* **TASK DESCRIPTION**:
Working from the records below, repeat exactly the lines starting at the line that contains "(206, 276) = (267, 285): purple" and ending at the line that contains "(378, 281) = (249, 216): none", inclusive.

* **SOURCE MATERIAL**:

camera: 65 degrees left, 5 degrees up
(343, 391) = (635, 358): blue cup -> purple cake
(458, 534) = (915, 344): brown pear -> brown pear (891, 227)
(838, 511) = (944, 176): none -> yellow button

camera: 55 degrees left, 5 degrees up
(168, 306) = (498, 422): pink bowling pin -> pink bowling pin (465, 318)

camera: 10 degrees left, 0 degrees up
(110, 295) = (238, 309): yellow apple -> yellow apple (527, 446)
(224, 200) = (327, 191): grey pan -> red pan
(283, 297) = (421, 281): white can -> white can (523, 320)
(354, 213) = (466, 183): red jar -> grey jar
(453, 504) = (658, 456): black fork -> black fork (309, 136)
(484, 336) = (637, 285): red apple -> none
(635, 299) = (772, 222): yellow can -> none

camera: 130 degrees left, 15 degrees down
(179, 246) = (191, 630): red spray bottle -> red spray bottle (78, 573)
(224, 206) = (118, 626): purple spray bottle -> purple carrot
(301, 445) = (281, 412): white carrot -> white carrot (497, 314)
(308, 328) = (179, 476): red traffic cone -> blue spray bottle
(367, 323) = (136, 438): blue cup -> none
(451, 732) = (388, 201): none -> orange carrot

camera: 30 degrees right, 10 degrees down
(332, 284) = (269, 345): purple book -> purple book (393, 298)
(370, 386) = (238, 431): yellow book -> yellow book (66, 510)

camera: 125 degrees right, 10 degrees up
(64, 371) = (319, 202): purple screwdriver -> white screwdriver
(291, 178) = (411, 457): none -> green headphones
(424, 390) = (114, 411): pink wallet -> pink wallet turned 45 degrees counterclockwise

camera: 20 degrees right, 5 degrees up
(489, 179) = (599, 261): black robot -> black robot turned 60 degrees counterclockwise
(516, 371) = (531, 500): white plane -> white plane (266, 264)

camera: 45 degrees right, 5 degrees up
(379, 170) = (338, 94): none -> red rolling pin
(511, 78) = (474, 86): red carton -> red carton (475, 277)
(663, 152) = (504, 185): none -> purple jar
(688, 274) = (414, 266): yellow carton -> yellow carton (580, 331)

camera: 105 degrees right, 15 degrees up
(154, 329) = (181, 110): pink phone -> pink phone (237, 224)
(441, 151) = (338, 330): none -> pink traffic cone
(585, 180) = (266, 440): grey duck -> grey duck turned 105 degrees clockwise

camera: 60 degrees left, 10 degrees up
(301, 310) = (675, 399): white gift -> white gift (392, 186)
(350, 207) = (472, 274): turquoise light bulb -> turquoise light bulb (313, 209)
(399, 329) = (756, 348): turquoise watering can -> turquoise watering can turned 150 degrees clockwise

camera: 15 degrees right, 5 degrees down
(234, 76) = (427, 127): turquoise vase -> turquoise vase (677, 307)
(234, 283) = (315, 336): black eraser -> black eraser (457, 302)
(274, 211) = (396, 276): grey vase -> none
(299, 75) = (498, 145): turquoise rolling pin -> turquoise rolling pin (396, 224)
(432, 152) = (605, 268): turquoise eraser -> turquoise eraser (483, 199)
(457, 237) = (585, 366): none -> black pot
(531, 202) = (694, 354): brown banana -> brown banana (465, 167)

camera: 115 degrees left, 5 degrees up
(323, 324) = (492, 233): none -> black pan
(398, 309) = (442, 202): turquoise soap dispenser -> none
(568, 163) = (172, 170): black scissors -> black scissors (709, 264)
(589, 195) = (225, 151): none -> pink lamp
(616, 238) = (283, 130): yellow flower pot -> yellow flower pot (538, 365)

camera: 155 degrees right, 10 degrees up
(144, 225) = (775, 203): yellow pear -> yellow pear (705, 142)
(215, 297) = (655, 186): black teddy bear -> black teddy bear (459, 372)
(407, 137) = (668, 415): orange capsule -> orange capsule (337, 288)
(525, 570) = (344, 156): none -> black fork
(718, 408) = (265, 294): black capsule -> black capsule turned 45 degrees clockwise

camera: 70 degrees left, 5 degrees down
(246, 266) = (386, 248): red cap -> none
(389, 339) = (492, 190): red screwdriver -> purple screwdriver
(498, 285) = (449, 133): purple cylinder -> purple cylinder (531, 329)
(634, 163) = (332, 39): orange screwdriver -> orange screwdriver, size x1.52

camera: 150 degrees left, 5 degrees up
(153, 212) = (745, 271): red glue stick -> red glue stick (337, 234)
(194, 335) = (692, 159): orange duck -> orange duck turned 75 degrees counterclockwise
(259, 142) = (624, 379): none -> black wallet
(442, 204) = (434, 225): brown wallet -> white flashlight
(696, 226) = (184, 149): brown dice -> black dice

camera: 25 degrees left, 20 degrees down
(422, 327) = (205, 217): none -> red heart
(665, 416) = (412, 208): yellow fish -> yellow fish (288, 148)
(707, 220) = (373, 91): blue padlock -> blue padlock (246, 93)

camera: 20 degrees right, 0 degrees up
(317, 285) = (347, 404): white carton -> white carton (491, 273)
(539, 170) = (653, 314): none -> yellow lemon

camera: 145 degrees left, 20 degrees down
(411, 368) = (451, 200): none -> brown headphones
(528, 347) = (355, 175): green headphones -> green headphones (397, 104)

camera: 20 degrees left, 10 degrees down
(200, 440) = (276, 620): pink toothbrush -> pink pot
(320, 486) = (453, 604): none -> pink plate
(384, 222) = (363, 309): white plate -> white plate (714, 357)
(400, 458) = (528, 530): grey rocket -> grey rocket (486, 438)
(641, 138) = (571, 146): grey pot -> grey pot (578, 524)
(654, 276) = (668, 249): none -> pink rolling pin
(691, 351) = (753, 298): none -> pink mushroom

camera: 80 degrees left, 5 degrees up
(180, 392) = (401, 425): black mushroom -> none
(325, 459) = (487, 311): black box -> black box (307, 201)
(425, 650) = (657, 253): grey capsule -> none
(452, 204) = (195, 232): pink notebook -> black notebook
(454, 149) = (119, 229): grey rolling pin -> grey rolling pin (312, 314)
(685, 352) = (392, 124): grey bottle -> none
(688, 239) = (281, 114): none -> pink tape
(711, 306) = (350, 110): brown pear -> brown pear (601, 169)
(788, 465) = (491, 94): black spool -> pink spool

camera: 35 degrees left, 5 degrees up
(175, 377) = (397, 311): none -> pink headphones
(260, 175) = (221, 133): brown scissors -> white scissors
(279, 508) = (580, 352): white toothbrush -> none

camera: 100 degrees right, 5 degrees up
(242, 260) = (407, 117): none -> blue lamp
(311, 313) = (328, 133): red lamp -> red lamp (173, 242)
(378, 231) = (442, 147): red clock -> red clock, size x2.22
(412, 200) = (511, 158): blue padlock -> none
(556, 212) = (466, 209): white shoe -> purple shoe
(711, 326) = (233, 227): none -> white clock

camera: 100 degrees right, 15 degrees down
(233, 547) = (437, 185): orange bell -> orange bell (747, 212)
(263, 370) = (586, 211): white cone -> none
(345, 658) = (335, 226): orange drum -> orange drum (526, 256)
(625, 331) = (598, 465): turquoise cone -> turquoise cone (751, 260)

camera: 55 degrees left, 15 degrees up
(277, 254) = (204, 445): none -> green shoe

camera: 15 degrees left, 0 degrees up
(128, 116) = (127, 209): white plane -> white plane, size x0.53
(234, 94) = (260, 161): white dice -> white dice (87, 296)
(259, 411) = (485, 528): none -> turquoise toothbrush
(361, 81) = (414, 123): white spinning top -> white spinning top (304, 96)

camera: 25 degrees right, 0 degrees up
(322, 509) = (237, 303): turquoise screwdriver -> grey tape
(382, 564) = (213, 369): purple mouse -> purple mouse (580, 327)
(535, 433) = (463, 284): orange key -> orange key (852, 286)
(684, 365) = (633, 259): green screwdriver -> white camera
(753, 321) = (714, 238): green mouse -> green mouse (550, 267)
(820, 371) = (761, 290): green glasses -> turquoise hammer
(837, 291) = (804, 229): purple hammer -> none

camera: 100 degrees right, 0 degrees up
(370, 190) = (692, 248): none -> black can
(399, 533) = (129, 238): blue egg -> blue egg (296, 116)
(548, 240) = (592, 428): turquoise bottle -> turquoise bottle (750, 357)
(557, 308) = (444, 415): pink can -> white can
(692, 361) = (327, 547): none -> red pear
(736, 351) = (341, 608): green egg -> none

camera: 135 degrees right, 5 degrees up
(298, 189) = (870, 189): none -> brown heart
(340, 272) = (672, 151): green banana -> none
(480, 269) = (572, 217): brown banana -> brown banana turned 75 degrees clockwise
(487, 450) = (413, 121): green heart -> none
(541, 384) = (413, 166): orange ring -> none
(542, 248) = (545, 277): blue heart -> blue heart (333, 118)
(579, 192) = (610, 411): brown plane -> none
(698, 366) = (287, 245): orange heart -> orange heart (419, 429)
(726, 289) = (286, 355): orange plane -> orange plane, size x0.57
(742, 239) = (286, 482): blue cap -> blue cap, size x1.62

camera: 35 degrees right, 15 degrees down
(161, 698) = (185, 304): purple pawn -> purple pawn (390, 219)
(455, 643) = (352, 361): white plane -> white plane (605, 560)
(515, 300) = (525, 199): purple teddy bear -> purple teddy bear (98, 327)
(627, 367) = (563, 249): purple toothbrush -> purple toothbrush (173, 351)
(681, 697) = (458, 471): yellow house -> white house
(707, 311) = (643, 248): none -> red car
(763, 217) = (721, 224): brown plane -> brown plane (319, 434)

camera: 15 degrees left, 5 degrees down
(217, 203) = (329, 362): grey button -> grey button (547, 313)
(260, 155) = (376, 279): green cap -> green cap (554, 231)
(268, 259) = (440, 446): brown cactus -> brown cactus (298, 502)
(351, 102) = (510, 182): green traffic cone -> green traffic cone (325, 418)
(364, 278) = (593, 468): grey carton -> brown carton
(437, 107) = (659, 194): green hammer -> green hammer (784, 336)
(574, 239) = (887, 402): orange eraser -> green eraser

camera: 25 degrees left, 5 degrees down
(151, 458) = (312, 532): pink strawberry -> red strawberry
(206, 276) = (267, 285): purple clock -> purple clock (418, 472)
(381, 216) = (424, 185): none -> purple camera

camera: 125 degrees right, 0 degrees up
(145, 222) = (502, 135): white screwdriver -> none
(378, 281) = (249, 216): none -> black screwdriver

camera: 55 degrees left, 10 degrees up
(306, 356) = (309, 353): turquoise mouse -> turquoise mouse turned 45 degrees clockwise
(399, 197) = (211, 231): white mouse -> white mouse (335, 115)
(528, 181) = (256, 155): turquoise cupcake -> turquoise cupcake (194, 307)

* **RESULT OF THE TASK**:
(206, 276) = (267, 285): purple clock -> purple clock (418, 472)
(381, 216) = (424, 185): none -> purple camera

camera: 125 degrees right, 0 degrees up
(145, 222) = (502, 135): white screwdriver -> none
(378, 281) = (249, 216): none -> black screwdriver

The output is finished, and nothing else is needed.